__Extracted data__.
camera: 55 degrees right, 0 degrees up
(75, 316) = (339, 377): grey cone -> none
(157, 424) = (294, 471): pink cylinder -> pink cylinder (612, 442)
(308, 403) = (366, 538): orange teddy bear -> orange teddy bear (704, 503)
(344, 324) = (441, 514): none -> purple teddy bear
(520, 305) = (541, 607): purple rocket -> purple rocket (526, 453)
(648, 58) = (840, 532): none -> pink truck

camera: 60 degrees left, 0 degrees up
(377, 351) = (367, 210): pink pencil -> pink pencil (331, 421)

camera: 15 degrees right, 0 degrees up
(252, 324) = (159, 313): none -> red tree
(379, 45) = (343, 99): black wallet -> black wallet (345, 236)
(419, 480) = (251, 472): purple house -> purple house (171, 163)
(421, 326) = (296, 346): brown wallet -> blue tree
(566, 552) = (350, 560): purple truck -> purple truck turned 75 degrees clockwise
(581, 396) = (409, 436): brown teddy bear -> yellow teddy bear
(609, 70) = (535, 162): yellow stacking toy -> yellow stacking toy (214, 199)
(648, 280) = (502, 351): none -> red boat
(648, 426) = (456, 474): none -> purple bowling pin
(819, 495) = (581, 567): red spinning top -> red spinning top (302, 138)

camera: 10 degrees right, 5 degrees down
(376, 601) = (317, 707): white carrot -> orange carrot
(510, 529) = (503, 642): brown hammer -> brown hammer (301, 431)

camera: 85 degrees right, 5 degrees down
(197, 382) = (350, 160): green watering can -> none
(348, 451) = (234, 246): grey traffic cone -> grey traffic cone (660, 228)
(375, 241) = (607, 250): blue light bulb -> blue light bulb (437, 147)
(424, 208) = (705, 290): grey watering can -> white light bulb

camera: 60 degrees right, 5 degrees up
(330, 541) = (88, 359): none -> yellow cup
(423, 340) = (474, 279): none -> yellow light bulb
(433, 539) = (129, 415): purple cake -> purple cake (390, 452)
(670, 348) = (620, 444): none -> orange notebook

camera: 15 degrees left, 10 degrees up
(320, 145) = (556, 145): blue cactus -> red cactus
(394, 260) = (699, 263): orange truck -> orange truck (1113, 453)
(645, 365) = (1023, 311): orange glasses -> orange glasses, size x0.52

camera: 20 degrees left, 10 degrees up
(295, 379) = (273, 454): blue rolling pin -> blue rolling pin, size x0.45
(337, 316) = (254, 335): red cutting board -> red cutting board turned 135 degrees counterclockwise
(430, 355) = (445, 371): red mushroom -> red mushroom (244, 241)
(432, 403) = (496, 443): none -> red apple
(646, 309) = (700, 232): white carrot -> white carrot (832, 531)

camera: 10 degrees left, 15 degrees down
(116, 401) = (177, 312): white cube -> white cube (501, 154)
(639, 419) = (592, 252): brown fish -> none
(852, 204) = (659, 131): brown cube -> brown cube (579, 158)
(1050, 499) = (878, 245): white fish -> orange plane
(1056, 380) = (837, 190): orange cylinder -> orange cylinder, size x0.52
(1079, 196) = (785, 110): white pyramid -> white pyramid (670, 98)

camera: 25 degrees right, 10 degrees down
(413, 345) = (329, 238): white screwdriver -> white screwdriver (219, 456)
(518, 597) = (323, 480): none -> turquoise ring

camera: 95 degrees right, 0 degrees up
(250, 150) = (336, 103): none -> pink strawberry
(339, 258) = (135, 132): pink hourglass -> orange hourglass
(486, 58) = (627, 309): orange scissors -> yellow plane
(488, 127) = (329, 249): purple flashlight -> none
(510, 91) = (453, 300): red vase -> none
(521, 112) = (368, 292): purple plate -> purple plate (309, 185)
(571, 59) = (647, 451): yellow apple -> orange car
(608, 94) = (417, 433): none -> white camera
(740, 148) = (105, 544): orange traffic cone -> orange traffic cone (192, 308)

__Task objective__.
The entries above must be repeated word for word.

__Your response__.
camera: 55 degrees right, 0 degrees up
(75, 316) = (339, 377): grey cone -> none
(157, 424) = (294, 471): pink cylinder -> pink cylinder (612, 442)
(308, 403) = (366, 538): orange teddy bear -> orange teddy bear (704, 503)
(344, 324) = (441, 514): none -> purple teddy bear
(520, 305) = (541, 607): purple rocket -> purple rocket (526, 453)
(648, 58) = (840, 532): none -> pink truck

camera: 60 degrees left, 0 degrees up
(377, 351) = (367, 210): pink pencil -> pink pencil (331, 421)

camera: 15 degrees right, 0 degrees up
(252, 324) = (159, 313): none -> red tree
(379, 45) = (343, 99): black wallet -> black wallet (345, 236)
(419, 480) = (251, 472): purple house -> purple house (171, 163)
(421, 326) = (296, 346): brown wallet -> blue tree
(566, 552) = (350, 560): purple truck -> purple truck turned 75 degrees clockwise
(581, 396) = (409, 436): brown teddy bear -> yellow teddy bear
(609, 70) = (535, 162): yellow stacking toy -> yellow stacking toy (214, 199)
(648, 280) = (502, 351): none -> red boat
(648, 426) = (456, 474): none -> purple bowling pin
(819, 495) = (581, 567): red spinning top -> red spinning top (302, 138)

camera: 10 degrees right, 5 degrees down
(376, 601) = (317, 707): white carrot -> orange carrot
(510, 529) = (503, 642): brown hammer -> brown hammer (301, 431)

camera: 85 degrees right, 5 degrees down
(197, 382) = (350, 160): green watering can -> none
(348, 451) = (234, 246): grey traffic cone -> grey traffic cone (660, 228)
(375, 241) = (607, 250): blue light bulb -> blue light bulb (437, 147)
(424, 208) = (705, 290): grey watering can -> white light bulb

camera: 60 degrees right, 5 degrees up
(330, 541) = (88, 359): none -> yellow cup
(423, 340) = (474, 279): none -> yellow light bulb
(433, 539) = (129, 415): purple cake -> purple cake (390, 452)
(670, 348) = (620, 444): none -> orange notebook

camera: 15 degrees left, 10 degrees up
(320, 145) = (556, 145): blue cactus -> red cactus
(394, 260) = (699, 263): orange truck -> orange truck (1113, 453)
(645, 365) = (1023, 311): orange glasses -> orange glasses, size x0.52

camera: 20 degrees left, 10 degrees up
(295, 379) = (273, 454): blue rolling pin -> blue rolling pin, size x0.45
(337, 316) = (254, 335): red cutting board -> red cutting board turned 135 degrees counterclockwise
(430, 355) = (445, 371): red mushroom -> red mushroom (244, 241)
(432, 403) = (496, 443): none -> red apple
(646, 309) = (700, 232): white carrot -> white carrot (832, 531)

camera: 10 degrees left, 15 degrees down
(116, 401) = (177, 312): white cube -> white cube (501, 154)
(639, 419) = (592, 252): brown fish -> none
(852, 204) = (659, 131): brown cube -> brown cube (579, 158)
(1050, 499) = (878, 245): white fish -> orange plane
(1056, 380) = (837, 190): orange cylinder -> orange cylinder, size x0.52
(1079, 196) = (785, 110): white pyramid -> white pyramid (670, 98)

camera: 25 degrees right, 10 degrees down
(413, 345) = (329, 238): white screwdriver -> white screwdriver (219, 456)
(518, 597) = (323, 480): none -> turquoise ring

camera: 95 degrees right, 0 degrees up
(250, 150) = (336, 103): none -> pink strawberry
(339, 258) = (135, 132): pink hourglass -> orange hourglass
(486, 58) = (627, 309): orange scissors -> yellow plane
(488, 127) = (329, 249): purple flashlight -> none
(510, 91) = (453, 300): red vase -> none
(521, 112) = (368, 292): purple plate -> purple plate (309, 185)
(571, 59) = (647, 451): yellow apple -> orange car
(608, 94) = (417, 433): none -> white camera
(740, 148) = (105, 544): orange traffic cone -> orange traffic cone (192, 308)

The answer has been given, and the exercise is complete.